WHAT YOU WILL DO: Wherever a line in the records below contains "VBAT", copy that line.

═══ RECORD EXCERPTS ═══

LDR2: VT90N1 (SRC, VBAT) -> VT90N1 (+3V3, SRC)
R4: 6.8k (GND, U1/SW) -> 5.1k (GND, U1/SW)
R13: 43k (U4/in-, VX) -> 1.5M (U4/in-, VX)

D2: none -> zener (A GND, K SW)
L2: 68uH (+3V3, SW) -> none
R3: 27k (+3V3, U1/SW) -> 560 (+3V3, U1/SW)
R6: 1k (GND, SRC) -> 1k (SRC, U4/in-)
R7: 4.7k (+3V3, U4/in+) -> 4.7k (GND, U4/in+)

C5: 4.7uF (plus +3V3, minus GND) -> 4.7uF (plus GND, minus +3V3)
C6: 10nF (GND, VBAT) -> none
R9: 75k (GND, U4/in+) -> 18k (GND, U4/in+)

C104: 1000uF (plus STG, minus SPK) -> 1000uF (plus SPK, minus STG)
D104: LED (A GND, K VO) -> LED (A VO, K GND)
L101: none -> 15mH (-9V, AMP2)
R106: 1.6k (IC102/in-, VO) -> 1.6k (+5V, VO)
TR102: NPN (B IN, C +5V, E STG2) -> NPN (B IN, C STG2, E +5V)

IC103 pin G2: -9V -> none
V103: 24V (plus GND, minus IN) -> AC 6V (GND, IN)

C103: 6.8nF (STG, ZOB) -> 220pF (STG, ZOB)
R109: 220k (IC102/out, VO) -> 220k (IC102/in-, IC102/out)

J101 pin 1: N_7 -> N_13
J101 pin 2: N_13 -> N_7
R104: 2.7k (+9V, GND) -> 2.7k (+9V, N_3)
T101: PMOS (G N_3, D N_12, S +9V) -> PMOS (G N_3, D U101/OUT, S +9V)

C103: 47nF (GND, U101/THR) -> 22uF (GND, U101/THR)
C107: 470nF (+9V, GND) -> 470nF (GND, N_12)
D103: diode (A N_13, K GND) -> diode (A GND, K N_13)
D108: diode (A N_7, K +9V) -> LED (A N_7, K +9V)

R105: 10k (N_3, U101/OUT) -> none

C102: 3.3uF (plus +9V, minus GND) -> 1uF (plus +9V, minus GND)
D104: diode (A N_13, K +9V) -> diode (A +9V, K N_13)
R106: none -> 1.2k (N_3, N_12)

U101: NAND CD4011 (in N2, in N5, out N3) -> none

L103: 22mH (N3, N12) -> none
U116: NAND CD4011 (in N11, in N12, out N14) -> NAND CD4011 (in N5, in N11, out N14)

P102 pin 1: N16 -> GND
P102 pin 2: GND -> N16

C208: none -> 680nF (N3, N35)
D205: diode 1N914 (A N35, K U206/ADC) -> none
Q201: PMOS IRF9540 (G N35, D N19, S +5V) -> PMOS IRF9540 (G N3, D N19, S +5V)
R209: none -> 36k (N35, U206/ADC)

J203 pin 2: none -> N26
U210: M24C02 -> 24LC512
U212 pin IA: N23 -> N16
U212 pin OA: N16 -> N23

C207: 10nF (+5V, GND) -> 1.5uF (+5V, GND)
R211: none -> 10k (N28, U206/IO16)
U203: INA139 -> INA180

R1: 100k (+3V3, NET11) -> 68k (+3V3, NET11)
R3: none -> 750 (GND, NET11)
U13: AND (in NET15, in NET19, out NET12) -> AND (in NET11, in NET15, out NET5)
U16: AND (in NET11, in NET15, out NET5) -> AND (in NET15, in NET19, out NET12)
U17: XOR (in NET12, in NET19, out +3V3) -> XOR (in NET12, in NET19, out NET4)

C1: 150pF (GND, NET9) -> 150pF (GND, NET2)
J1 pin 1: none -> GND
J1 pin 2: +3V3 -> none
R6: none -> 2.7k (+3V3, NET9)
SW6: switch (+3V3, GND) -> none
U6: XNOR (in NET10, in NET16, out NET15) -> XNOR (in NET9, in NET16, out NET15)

═══

REPLY:
LDR2: VT90N1 (SRC, VBAT) -> VT90N1 (+3V3, SRC)
C6: 10nF (GND, VBAT) -> none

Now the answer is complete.